→ **Activity**
Could you retype every line below exactly, omitting the images?

━━━ Data to process

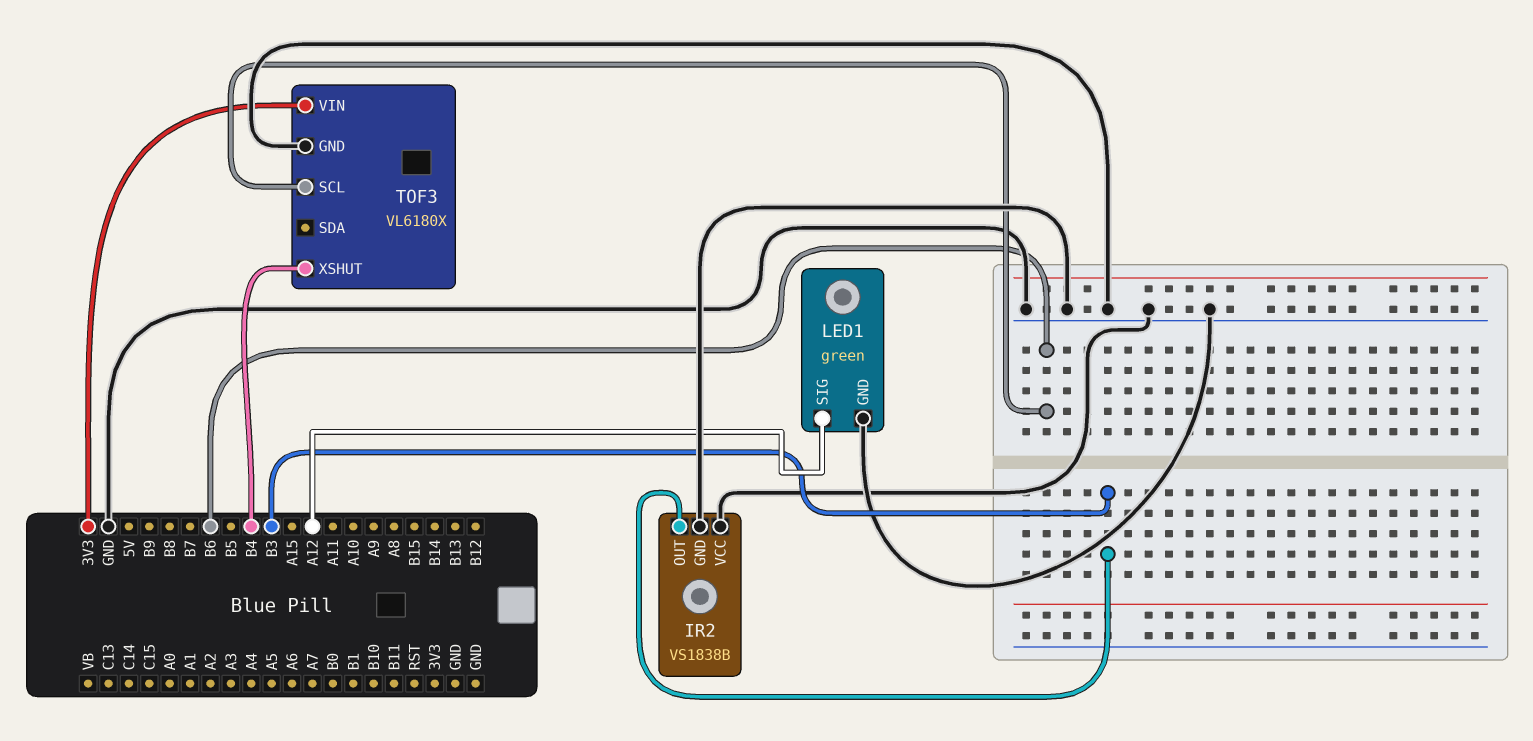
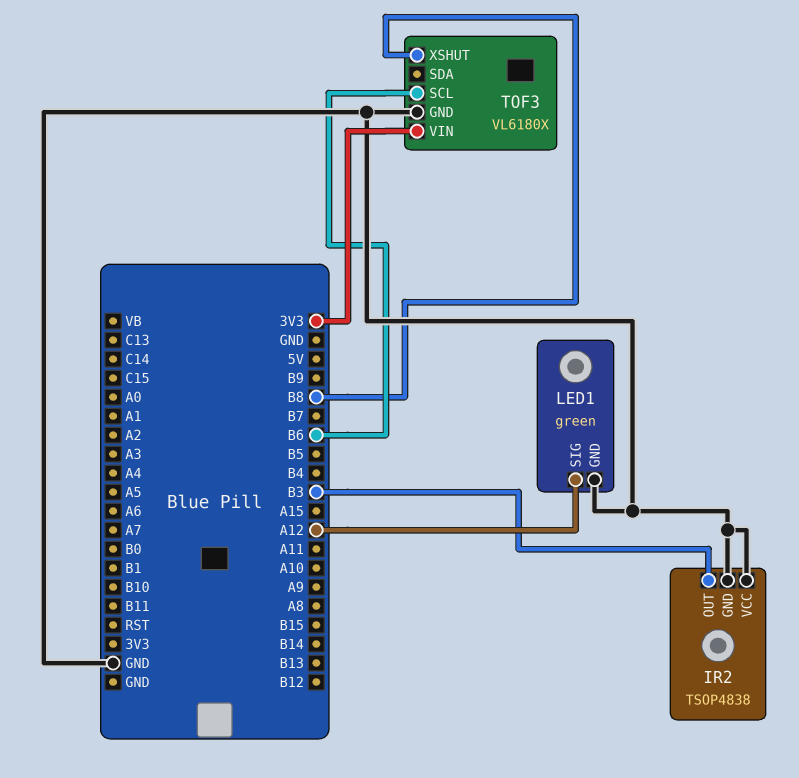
IR2: VS1838B -> TSOP4838
TOF3 pin XSHUT: B4 -> B8

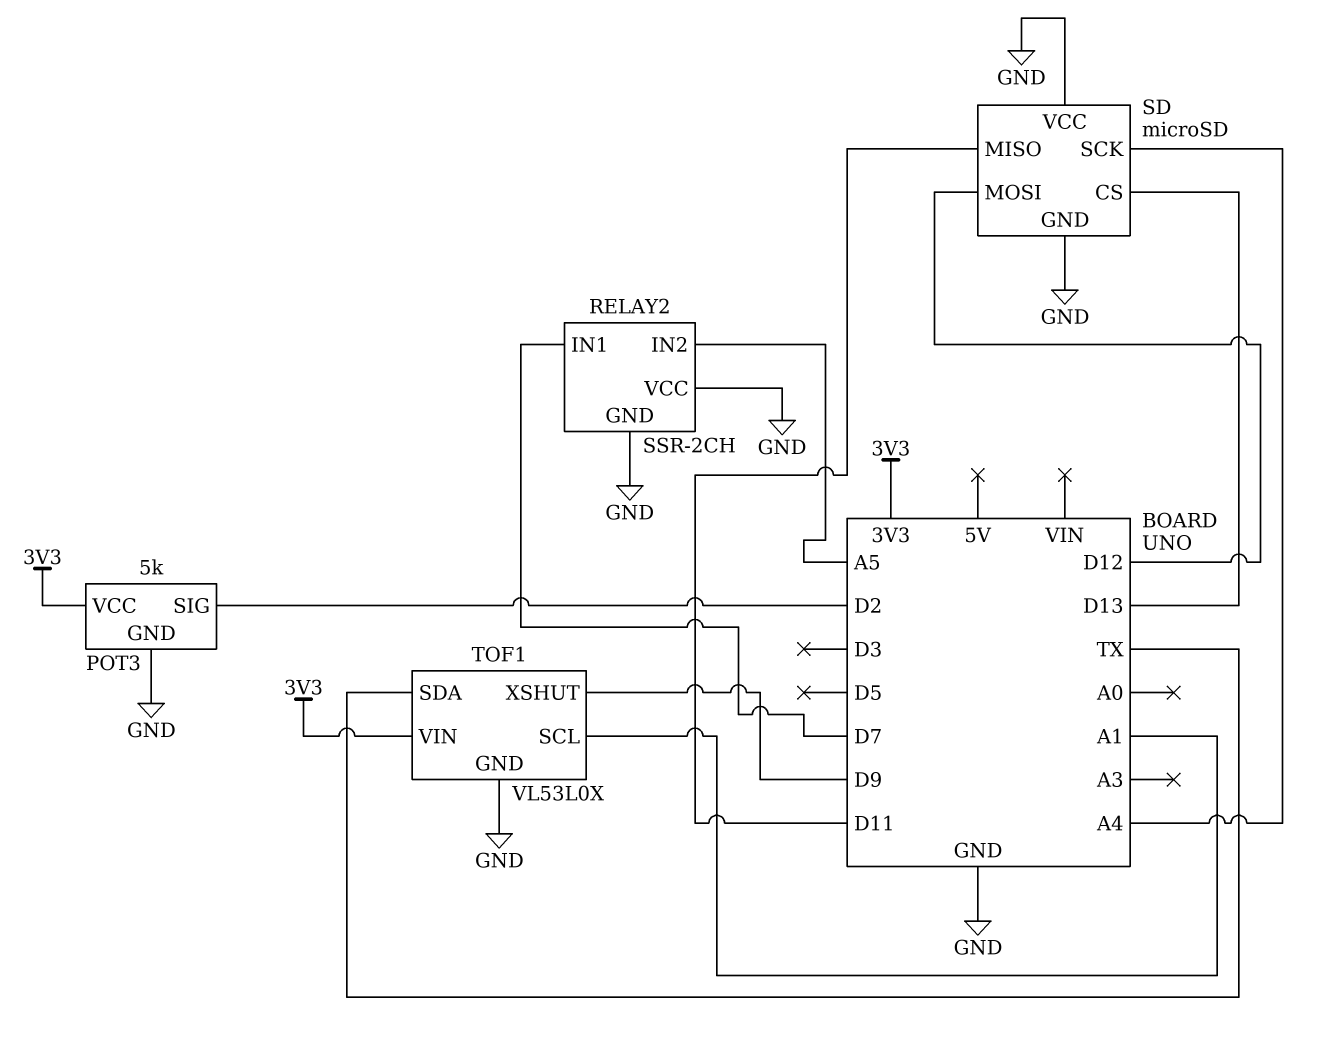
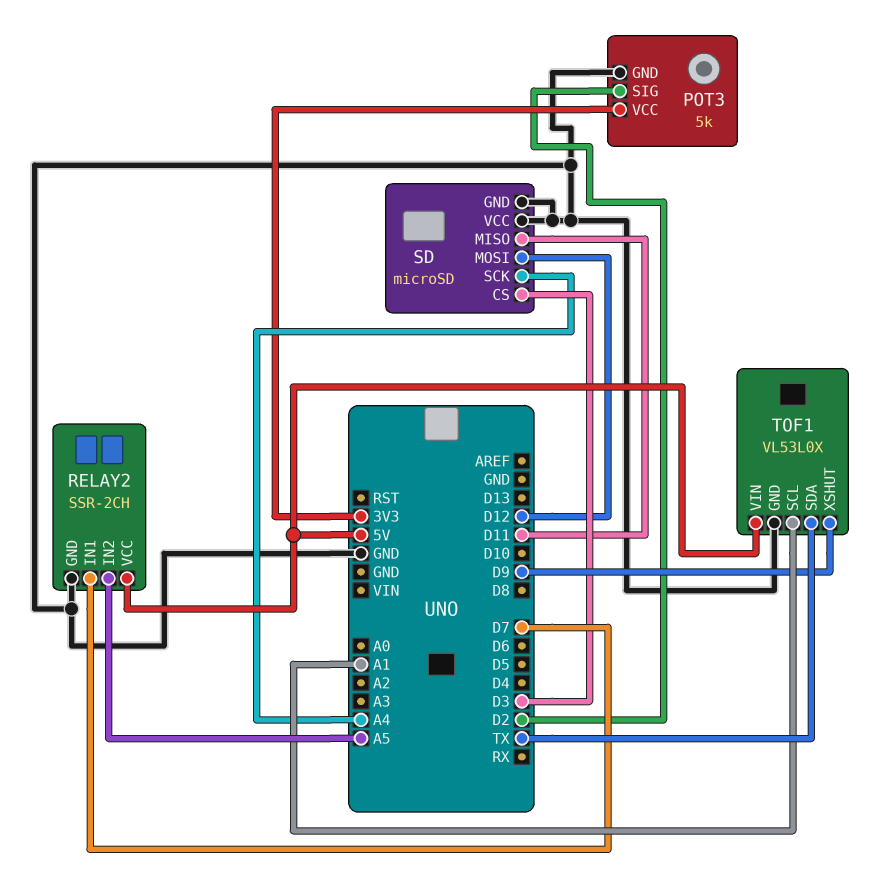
RELAY2 pin VCC: GND -> 5V
SD pin CS: D13 -> D3
TOF1 pin VIN: 3V3 -> 5V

━━━━━━

→ **Written reply**
IR2: VS1838B -> TSOP4838
TOF3 pin XSHUT: B4 -> B8

RELAY2 pin VCC: GND -> 5V
SD pin CS: D13 -> D3
TOF1 pin VIN: 3V3 -> 5V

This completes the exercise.